- Excerpted data:

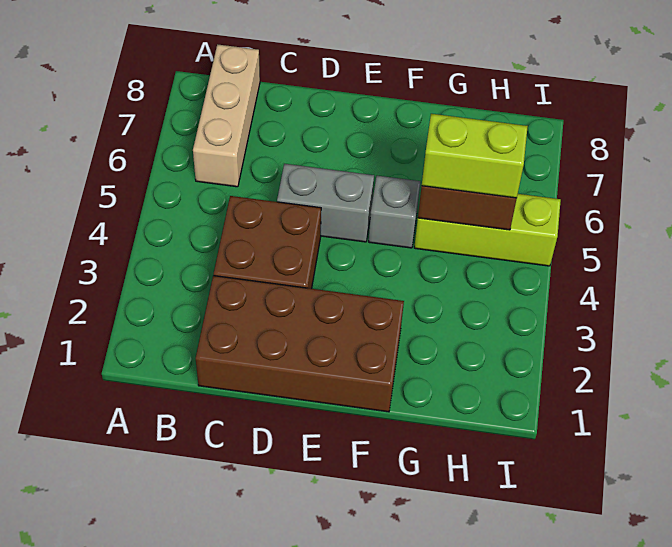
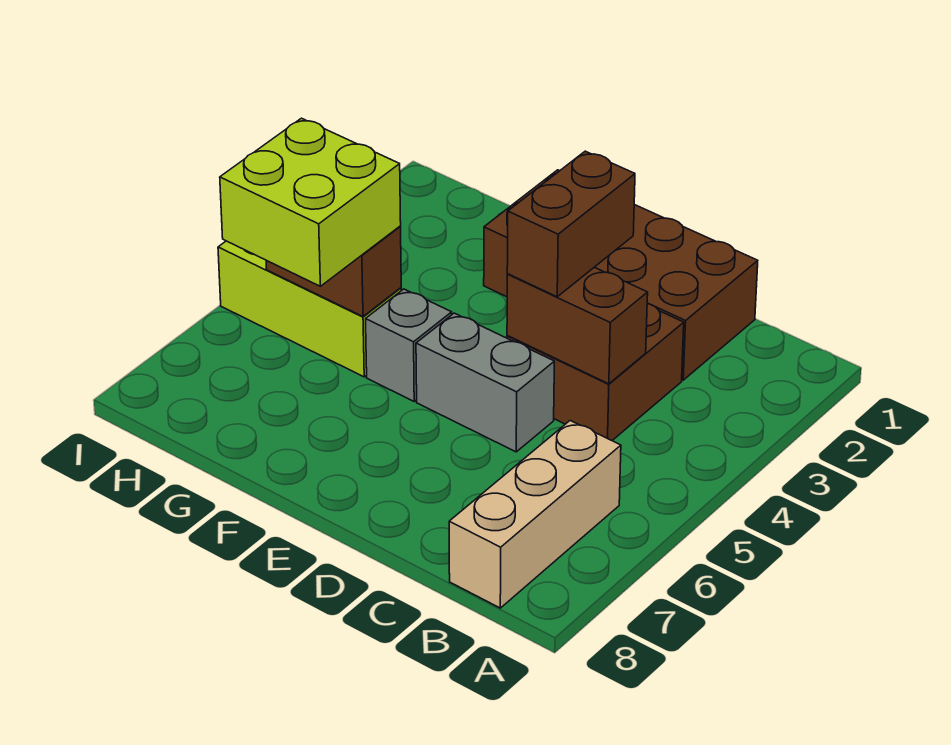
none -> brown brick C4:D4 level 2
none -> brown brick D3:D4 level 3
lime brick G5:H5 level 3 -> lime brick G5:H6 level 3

---

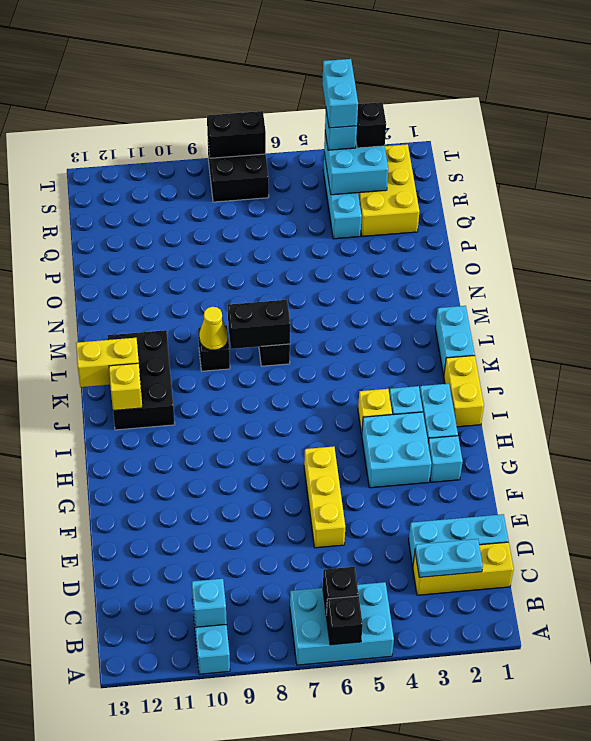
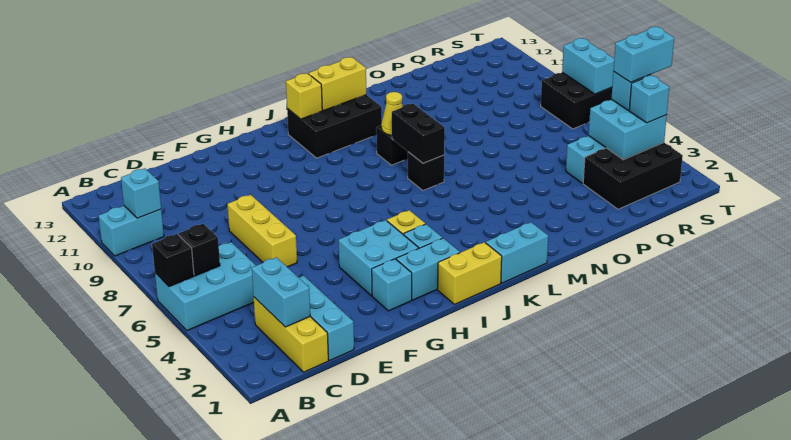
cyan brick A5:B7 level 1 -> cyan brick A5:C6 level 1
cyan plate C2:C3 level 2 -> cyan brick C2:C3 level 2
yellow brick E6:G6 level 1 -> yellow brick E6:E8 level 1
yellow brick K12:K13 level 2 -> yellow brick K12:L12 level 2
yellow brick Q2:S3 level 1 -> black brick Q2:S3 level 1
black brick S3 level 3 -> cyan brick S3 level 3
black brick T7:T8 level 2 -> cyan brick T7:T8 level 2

==

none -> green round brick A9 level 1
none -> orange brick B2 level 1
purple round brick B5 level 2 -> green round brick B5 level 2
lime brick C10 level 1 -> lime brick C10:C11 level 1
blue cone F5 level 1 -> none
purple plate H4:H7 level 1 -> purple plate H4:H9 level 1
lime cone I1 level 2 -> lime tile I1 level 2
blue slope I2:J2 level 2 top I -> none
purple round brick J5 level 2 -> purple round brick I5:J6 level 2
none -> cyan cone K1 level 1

- Exercise objective: Using the entries above, give again exactly the lines from the line holding "purple round brick B5" through the line holding "none -> cyan cone K1 level 1". Include both end lines and nothing else.

- Exercise response:
purple round brick B5 level 2 -> green round brick B5 level 2
lime brick C10 level 1 -> lime brick C10:C11 level 1
blue cone F5 level 1 -> none
purple plate H4:H7 level 1 -> purple plate H4:H9 level 1
lime cone I1 level 2 -> lime tile I1 level 2
blue slope I2:J2 level 2 top I -> none
purple round brick J5 level 2 -> purple round brick I5:J6 level 2
none -> cyan cone K1 level 1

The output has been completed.